▸ **WORK ITEM**
From the records below, return every line containing the word "AGND".

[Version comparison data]
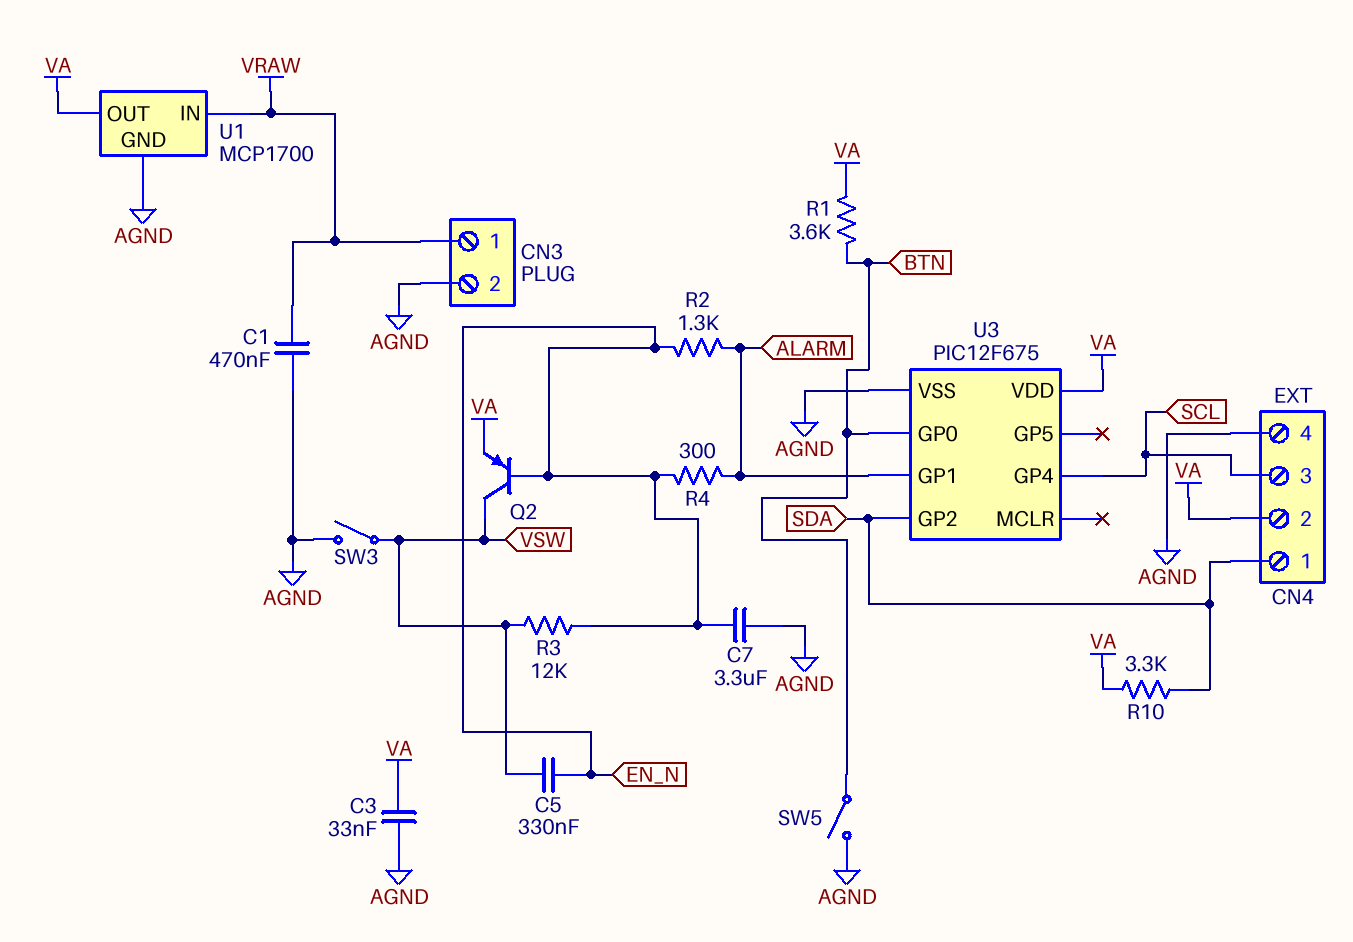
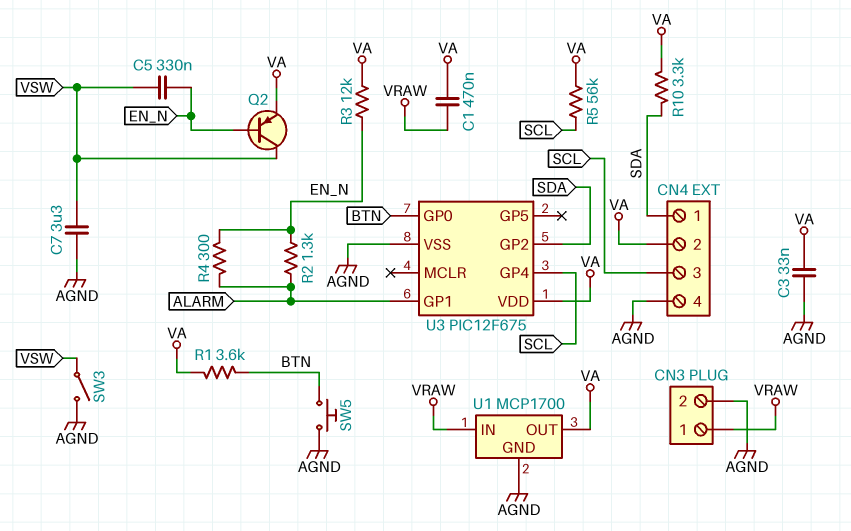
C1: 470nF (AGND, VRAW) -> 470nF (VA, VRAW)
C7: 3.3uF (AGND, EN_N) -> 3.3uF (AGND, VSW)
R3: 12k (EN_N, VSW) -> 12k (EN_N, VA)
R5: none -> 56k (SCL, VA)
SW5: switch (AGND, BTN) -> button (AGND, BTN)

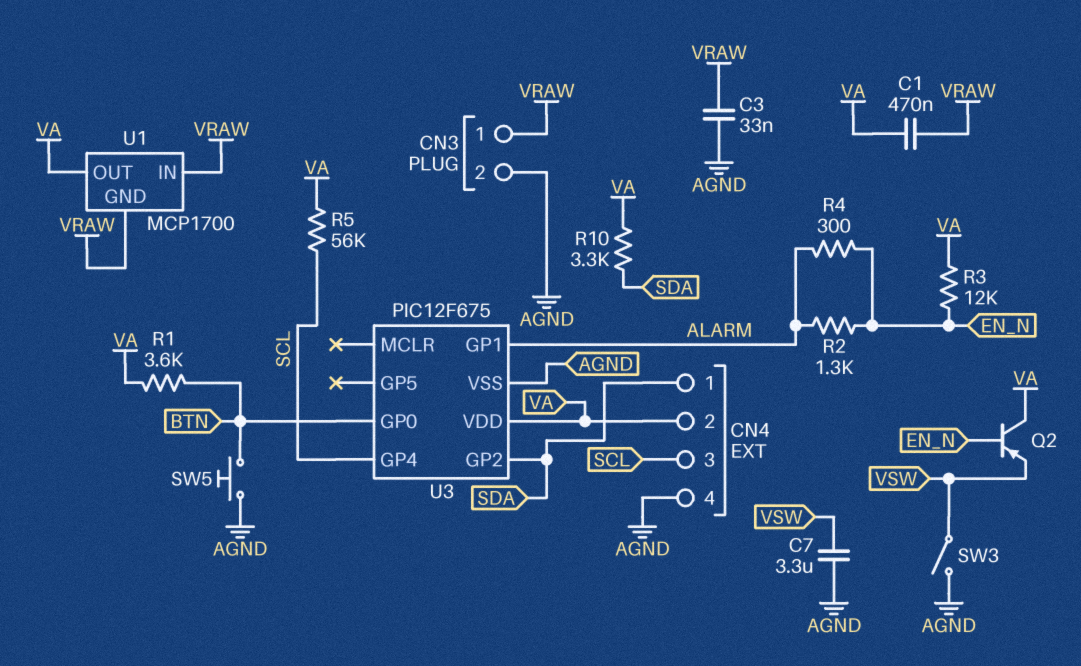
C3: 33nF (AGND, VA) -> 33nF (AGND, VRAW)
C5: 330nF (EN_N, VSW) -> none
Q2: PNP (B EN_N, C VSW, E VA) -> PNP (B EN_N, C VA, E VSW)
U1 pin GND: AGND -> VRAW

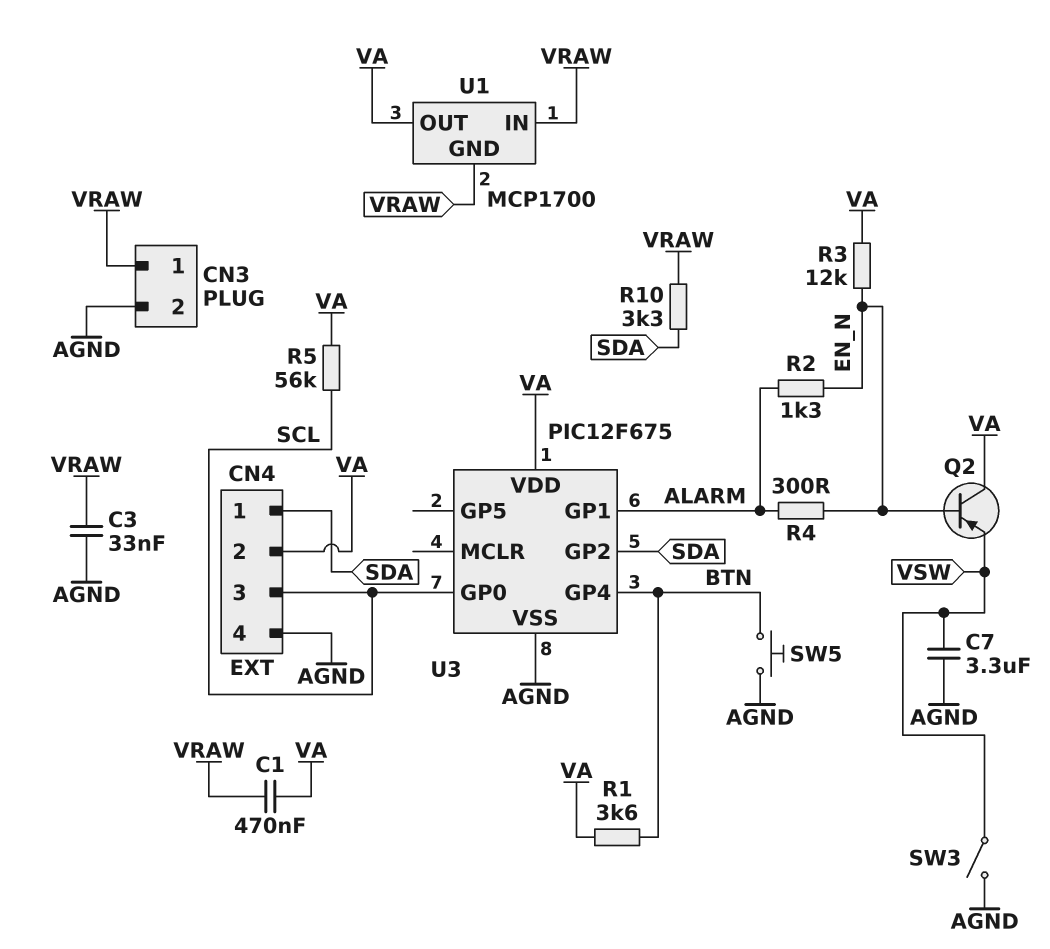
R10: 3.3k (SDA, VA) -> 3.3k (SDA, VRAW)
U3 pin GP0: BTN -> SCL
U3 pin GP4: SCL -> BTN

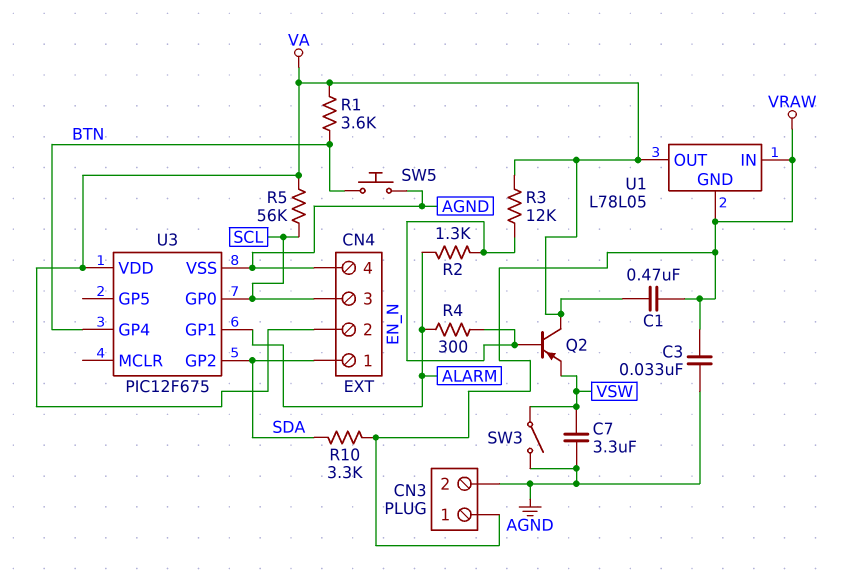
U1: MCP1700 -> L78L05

▸ **SOLUTION TO THE PROBLEM**
C1: 470nF (AGND, VRAW) -> 470nF (VA, VRAW)
C7: 3.3uF (AGND, EN_N) -> 3.3uF (AGND, VSW)
SW5: switch (AGND, BTN) -> button (AGND, BTN)
C3: 33nF (AGND, VA) -> 33nF (AGND, VRAW)
U1 pin GND: AGND -> VRAW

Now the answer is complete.